## WORK INSTRUCTIONS
Lines before the one holding "yellow line: (298, 103) -> (212, 63), moved" are not wanted. Please copy that line and everything after it to the end of the records, exactly, skipping pictures.

## DATA FOR THIS EXERCISE
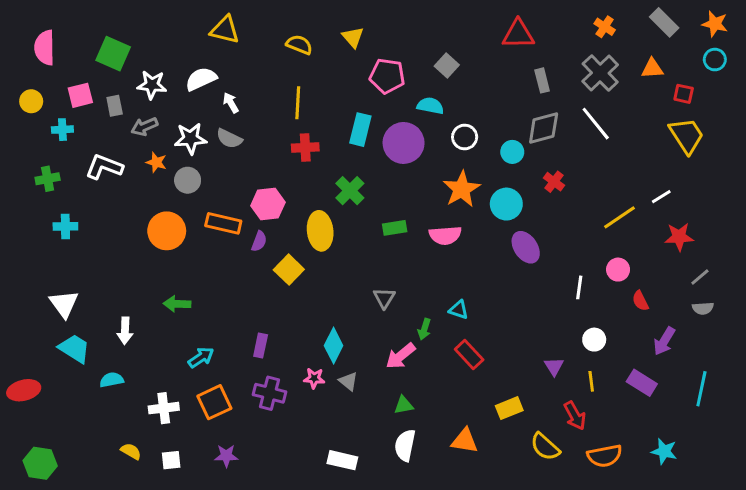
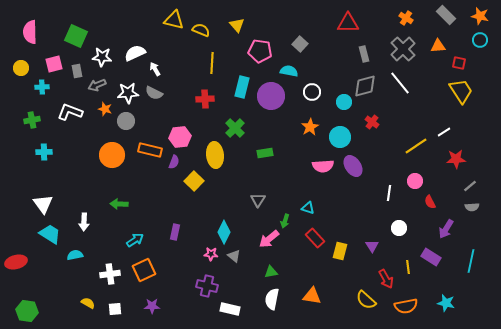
yellow triangle: (225, 30) -> (174, 20), moved
yellow line: (298, 103) -> (212, 63), moved
orange star: (462, 189) -> (310, 127), size x0.7
pink semicircle: (445, 235) -> (323, 166), moved
yellow line: (591, 381) -> (408, 267), moved
purple cross: (269, 393) -> (207, 286), moved
yellow rectangle: (509, 408) -> (340, 251), moved, turned -54

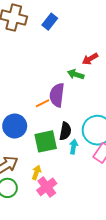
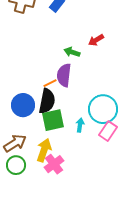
green arrow: (76, 74) -> (72, 52), moved
black semicircle: (65, 131) -> (47, 101), moved, size x1.4
yellow arrow: (36, 172) -> (44, 150), size x1.6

## ANSWER SPACE
yellow line: (298, 103) -> (212, 63), moved
orange star: (462, 189) -> (310, 127), size x0.7
pink semicircle: (445, 235) -> (323, 166), moved
yellow line: (591, 381) -> (408, 267), moved
purple cross: (269, 393) -> (207, 286), moved
yellow rectangle: (509, 408) -> (340, 251), moved, turned -54

green arrow: (76, 74) -> (72, 52), moved
black semicircle: (65, 131) -> (47, 101), moved, size x1.4
yellow arrow: (36, 172) -> (44, 150), size x1.6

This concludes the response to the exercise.